Two-dimensional motion records
*** Block opens ***
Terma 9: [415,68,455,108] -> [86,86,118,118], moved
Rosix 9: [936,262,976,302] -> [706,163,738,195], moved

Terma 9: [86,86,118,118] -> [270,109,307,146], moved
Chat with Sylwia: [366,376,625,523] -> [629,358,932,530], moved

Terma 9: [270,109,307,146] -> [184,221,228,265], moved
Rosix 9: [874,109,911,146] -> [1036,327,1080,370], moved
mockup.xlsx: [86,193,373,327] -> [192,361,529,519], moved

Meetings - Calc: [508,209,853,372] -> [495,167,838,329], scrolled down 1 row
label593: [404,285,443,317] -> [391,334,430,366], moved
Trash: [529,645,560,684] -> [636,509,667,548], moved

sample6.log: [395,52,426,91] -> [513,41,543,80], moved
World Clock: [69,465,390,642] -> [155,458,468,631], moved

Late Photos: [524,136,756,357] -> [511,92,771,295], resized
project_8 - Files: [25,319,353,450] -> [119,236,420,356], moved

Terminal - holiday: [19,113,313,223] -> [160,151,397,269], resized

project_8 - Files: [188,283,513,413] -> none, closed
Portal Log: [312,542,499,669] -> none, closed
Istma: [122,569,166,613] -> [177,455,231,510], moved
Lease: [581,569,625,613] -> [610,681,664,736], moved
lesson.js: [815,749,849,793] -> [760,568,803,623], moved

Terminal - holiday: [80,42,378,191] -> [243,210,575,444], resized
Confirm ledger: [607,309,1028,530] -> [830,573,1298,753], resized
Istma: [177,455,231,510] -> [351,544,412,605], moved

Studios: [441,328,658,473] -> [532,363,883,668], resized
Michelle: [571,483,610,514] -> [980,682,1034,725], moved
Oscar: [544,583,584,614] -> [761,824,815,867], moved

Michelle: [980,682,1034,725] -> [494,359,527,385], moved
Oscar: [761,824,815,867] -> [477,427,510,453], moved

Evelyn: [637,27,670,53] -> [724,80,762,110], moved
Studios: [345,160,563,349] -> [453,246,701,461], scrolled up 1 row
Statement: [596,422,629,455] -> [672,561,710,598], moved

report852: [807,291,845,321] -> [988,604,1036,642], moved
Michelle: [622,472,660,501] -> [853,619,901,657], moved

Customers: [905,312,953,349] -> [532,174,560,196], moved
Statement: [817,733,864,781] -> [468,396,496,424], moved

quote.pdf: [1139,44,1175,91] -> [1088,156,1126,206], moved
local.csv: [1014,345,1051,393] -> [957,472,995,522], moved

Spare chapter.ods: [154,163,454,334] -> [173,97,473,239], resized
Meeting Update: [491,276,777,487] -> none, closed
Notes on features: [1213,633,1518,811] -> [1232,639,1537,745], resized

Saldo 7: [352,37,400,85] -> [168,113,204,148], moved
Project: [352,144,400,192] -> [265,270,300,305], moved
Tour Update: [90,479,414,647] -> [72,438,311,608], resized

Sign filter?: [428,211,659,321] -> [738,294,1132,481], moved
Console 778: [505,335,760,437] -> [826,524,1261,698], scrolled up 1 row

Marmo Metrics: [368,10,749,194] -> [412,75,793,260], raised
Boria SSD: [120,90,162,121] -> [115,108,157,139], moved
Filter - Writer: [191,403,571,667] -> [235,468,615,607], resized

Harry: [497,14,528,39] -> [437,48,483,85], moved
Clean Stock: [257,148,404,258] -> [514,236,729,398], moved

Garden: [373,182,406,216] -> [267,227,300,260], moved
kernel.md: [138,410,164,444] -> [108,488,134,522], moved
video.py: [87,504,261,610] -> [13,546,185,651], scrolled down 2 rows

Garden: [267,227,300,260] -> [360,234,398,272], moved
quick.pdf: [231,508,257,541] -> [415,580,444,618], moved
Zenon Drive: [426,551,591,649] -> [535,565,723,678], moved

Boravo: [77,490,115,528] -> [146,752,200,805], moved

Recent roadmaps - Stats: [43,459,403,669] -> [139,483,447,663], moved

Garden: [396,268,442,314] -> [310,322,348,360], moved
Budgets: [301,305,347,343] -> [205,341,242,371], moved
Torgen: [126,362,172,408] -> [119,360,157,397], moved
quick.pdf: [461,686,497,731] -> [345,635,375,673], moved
*** Block closes ***
All of the data shown above should be printed exactly as given.

Terma 9: [415,68,455,108] -> [86,86,118,118], moved
Rosix 9: [936,262,976,302] -> [706,163,738,195], moved

Terma 9: [86,86,118,118] -> [270,109,307,146], moved
Chat with Sylwia: [366,376,625,523] -> [629,358,932,530], moved

Terma 9: [270,109,307,146] -> [184,221,228,265], moved
Rosix 9: [874,109,911,146] -> [1036,327,1080,370], moved
mockup.xlsx: [86,193,373,327] -> [192,361,529,519], moved

Meetings - Calc: [508,209,853,372] -> [495,167,838,329], scrolled down 1 row
label593: [404,285,443,317] -> [391,334,430,366], moved
Trash: [529,645,560,684] -> [636,509,667,548], moved

sample6.log: [395,52,426,91] -> [513,41,543,80], moved
World Clock: [69,465,390,642] -> [155,458,468,631], moved

Late Photos: [524,136,756,357] -> [511,92,771,295], resized
project_8 - Files: [25,319,353,450] -> [119,236,420,356], moved

Terminal - holiday: [19,113,313,223] -> [160,151,397,269], resized

project_8 - Files: [188,283,513,413] -> none, closed
Portal Log: [312,542,499,669] -> none, closed
Istma: [122,569,166,613] -> [177,455,231,510], moved
Lease: [581,569,625,613] -> [610,681,664,736], moved
lesson.js: [815,749,849,793] -> [760,568,803,623], moved

Terminal - holiday: [80,42,378,191] -> [243,210,575,444], resized
Confirm ledger: [607,309,1028,530] -> [830,573,1298,753], resized
Istma: [177,455,231,510] -> [351,544,412,605], moved

Studios: [441,328,658,473] -> [532,363,883,668], resized
Michelle: [571,483,610,514] -> [980,682,1034,725], moved
Oscar: [544,583,584,614] -> [761,824,815,867], moved

Michelle: [980,682,1034,725] -> [494,359,527,385], moved
Oscar: [761,824,815,867] -> [477,427,510,453], moved

Evelyn: [637,27,670,53] -> [724,80,762,110], moved
Studios: [345,160,563,349] -> [453,246,701,461], scrolled up 1 row
Statement: [596,422,629,455] -> [672,561,710,598], moved

report852: [807,291,845,321] -> [988,604,1036,642], moved
Michelle: [622,472,660,501] -> [853,619,901,657], moved

Customers: [905,312,953,349] -> [532,174,560,196], moved
Statement: [817,733,864,781] -> [468,396,496,424], moved

quote.pdf: [1139,44,1175,91] -> [1088,156,1126,206], moved
local.csv: [1014,345,1051,393] -> [957,472,995,522], moved

Spare chapter.ods: [154,163,454,334] -> [173,97,473,239], resized
Meeting Update: [491,276,777,487] -> none, closed
Notes on features: [1213,633,1518,811] -> [1232,639,1537,745], resized

Saldo 7: [352,37,400,85] -> [168,113,204,148], moved
Project: [352,144,400,192] -> [265,270,300,305], moved
Tour Update: [90,479,414,647] -> [72,438,311,608], resized

Sign filter?: [428,211,659,321] -> [738,294,1132,481], moved
Console 778: [505,335,760,437] -> [826,524,1261,698], scrolled up 1 row

Marmo Metrics: [368,10,749,194] -> [412,75,793,260], raised
Boria SSD: [120,90,162,121] -> [115,108,157,139], moved
Filter - Writer: [191,403,571,667] -> [235,468,615,607], resized

Harry: [497,14,528,39] -> [437,48,483,85], moved
Clean Stock: [257,148,404,258] -> [514,236,729,398], moved

Garden: [373,182,406,216] -> [267,227,300,260], moved
kernel.md: [138,410,164,444] -> [108,488,134,522], moved
video.py: [87,504,261,610] -> [13,546,185,651], scrolled down 2 rows

Garden: [267,227,300,260] -> [360,234,398,272], moved
quick.pdf: [231,508,257,541] -> [415,580,444,618], moved
Zenon Drive: [426,551,591,649] -> [535,565,723,678], moved

Boravo: [77,490,115,528] -> [146,752,200,805], moved

Recent roadmaps - Stats: [43,459,403,669] -> [139,483,447,663], moved

Garden: [396,268,442,314] -> [310,322,348,360], moved
Budgets: [301,305,347,343] -> [205,341,242,371], moved
Torgen: [126,362,172,408] -> [119,360,157,397], moved
quick.pdf: [461,686,497,731] -> [345,635,375,673], moved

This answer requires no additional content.